→ **Aim**
Find every line in the material that contains the string "bass" with the same capitalization, and copy each of those lines.

→ **Supplied records**
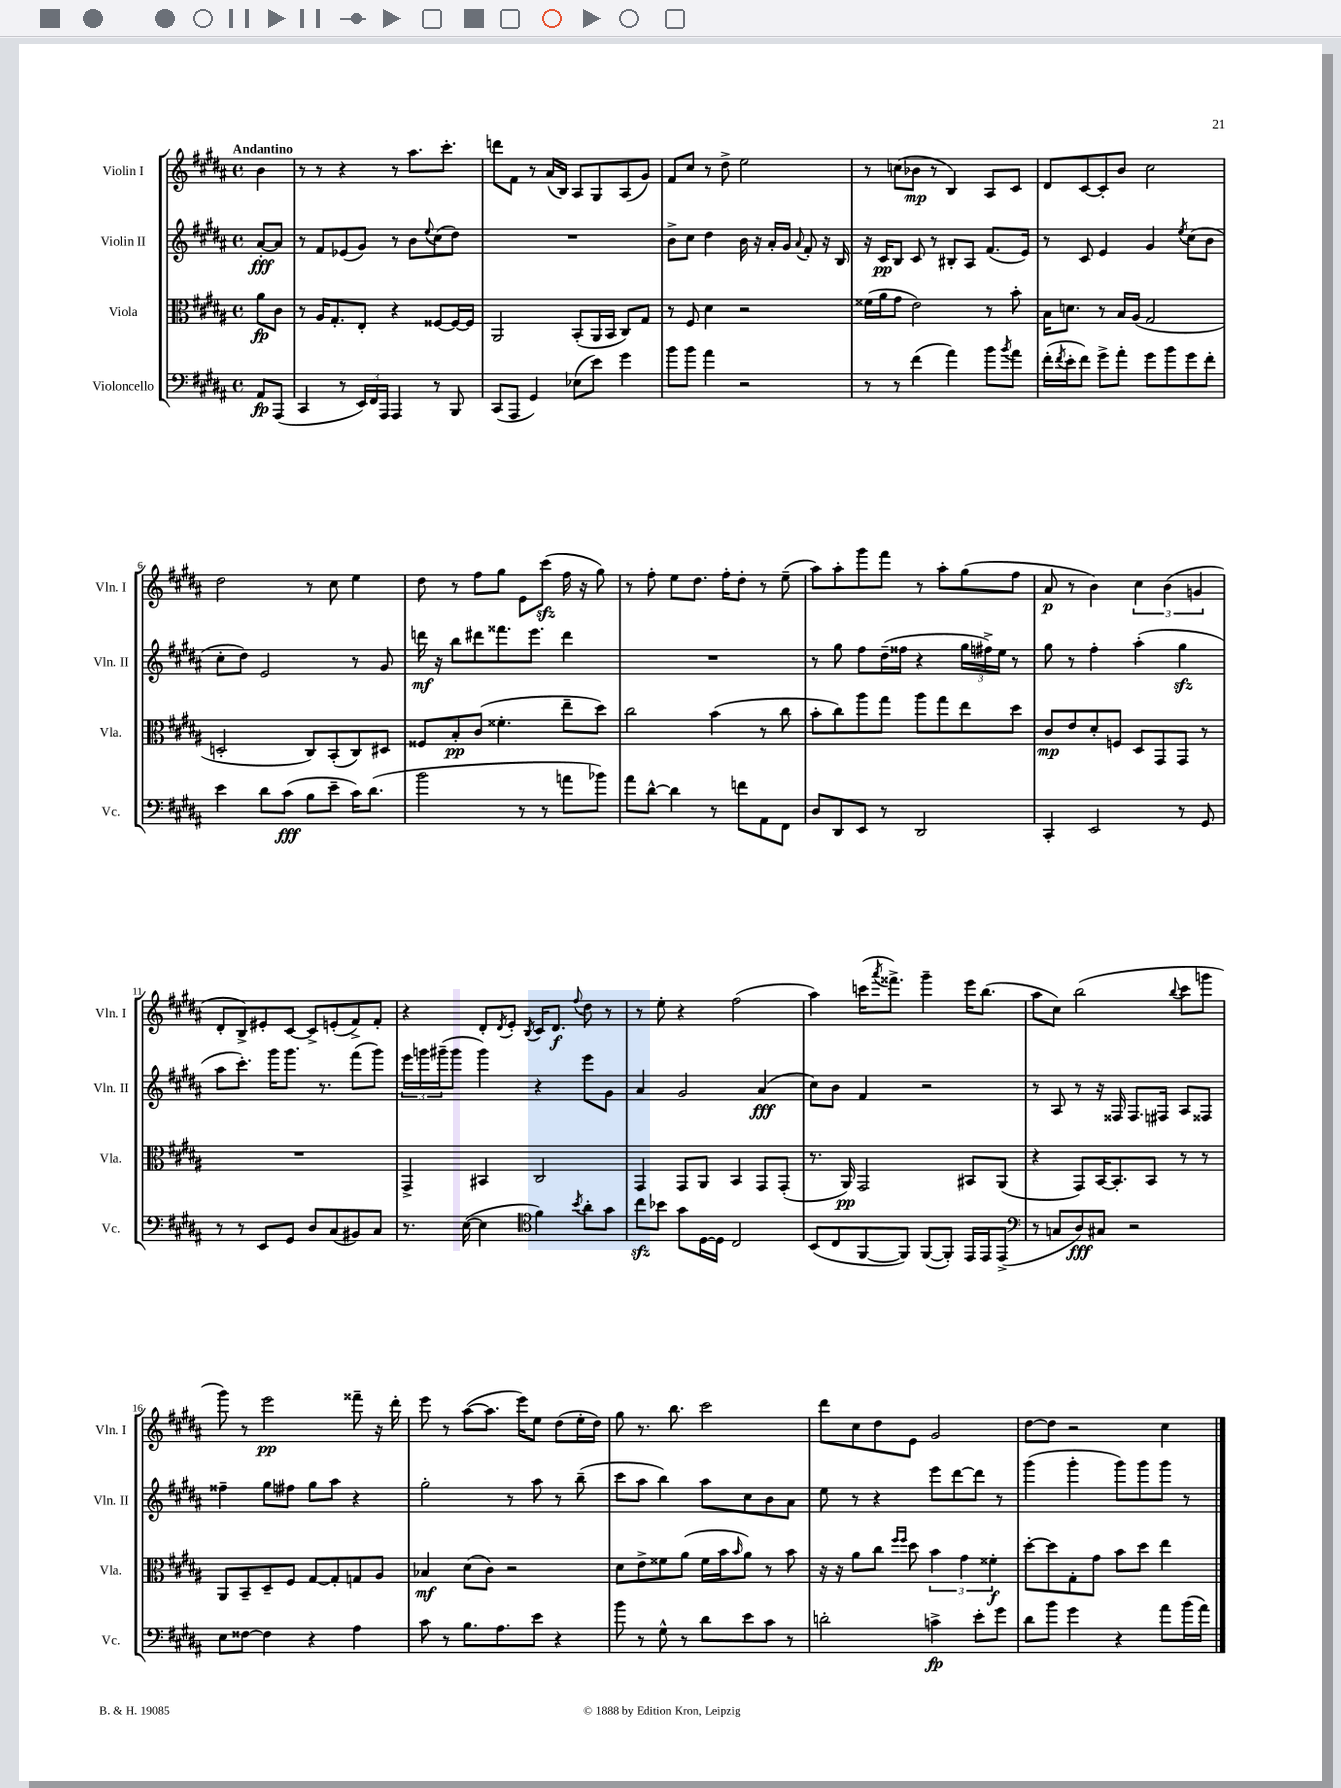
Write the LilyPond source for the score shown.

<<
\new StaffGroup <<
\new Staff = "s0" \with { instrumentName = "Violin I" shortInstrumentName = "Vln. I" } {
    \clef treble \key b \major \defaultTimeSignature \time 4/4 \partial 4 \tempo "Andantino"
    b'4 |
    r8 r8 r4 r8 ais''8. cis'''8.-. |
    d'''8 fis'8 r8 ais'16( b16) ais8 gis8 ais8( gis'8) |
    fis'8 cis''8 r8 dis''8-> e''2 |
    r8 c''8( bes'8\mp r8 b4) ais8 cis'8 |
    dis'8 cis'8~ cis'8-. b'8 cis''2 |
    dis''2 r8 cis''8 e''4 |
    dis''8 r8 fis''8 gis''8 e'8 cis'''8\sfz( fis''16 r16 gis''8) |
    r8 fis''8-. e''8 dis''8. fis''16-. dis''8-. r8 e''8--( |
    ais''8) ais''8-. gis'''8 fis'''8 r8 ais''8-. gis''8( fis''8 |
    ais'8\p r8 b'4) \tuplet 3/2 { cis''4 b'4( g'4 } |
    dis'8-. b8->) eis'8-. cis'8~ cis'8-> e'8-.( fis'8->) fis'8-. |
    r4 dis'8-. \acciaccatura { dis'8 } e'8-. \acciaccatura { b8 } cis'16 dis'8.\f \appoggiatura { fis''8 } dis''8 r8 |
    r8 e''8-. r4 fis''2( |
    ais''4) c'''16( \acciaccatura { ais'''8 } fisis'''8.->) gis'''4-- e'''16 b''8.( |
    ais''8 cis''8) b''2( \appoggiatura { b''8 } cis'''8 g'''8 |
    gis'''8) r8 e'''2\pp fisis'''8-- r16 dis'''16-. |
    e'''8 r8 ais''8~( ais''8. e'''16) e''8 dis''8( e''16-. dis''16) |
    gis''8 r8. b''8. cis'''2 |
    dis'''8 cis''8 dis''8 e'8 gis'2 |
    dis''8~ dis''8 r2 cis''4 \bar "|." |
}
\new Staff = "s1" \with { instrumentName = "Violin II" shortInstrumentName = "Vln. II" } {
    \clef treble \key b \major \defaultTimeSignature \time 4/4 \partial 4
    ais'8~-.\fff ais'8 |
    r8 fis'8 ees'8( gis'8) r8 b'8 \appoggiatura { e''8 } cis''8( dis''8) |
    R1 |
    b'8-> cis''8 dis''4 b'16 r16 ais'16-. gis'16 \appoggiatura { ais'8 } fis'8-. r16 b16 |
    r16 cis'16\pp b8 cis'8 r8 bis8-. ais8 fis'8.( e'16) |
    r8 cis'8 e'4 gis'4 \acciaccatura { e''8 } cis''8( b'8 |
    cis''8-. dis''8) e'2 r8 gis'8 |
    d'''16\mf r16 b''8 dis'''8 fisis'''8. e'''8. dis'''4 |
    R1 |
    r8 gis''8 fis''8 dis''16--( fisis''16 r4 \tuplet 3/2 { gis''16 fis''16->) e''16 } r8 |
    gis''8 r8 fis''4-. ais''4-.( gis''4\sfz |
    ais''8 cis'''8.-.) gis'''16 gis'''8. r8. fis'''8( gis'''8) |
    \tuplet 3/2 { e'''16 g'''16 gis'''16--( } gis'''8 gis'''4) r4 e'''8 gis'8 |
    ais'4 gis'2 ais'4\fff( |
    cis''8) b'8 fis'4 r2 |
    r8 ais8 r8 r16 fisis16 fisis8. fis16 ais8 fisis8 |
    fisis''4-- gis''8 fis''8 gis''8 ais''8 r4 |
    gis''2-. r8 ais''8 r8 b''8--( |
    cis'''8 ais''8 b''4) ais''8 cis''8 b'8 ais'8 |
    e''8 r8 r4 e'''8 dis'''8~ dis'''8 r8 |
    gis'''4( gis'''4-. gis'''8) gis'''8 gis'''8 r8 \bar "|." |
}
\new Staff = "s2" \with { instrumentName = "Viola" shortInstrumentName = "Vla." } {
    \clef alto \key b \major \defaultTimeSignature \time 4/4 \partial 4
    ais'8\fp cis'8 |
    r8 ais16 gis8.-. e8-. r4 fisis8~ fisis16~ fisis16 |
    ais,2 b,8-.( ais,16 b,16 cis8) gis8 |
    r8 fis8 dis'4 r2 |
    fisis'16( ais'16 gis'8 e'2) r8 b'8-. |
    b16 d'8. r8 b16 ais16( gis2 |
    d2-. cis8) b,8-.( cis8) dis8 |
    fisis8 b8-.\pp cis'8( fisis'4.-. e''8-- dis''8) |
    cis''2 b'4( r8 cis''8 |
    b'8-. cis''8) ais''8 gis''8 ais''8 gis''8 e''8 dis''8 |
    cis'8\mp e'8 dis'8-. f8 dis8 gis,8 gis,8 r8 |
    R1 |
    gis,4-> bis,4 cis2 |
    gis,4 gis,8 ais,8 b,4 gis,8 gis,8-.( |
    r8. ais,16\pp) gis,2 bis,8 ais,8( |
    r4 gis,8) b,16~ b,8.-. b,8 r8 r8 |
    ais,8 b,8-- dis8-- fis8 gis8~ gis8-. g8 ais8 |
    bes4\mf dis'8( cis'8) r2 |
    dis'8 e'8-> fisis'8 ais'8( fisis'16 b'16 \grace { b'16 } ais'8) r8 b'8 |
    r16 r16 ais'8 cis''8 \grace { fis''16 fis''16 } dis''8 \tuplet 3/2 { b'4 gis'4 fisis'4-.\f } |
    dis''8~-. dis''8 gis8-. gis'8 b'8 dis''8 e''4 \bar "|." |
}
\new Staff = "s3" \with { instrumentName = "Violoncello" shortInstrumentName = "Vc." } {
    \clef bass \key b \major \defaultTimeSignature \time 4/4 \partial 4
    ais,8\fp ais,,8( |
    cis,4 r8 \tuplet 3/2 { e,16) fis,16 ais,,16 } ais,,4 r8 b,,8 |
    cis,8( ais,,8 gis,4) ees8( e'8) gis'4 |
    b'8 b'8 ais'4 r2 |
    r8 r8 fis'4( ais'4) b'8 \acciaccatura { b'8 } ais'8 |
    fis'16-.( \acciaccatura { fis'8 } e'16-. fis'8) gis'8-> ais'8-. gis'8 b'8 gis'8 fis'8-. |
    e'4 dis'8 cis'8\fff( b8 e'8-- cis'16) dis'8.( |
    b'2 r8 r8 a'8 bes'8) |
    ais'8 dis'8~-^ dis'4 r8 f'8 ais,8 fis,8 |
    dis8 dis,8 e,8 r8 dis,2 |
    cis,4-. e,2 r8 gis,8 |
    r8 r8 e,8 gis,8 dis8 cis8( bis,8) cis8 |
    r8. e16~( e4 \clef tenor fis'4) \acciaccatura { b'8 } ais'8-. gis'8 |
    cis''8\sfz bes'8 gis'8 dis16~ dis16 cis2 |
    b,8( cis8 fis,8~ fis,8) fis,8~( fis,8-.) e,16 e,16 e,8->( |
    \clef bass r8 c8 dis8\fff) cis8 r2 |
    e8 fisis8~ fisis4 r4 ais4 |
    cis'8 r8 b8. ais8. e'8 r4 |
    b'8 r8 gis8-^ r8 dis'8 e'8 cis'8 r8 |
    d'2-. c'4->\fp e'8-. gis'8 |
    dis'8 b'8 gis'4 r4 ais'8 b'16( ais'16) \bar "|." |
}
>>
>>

→ **Right answer**
    \clef bass \key b \major \defaultTimeSignature \time 4/4 \partial 4
    \clef bass r8 c8 dis8\fff) cis8 r2 |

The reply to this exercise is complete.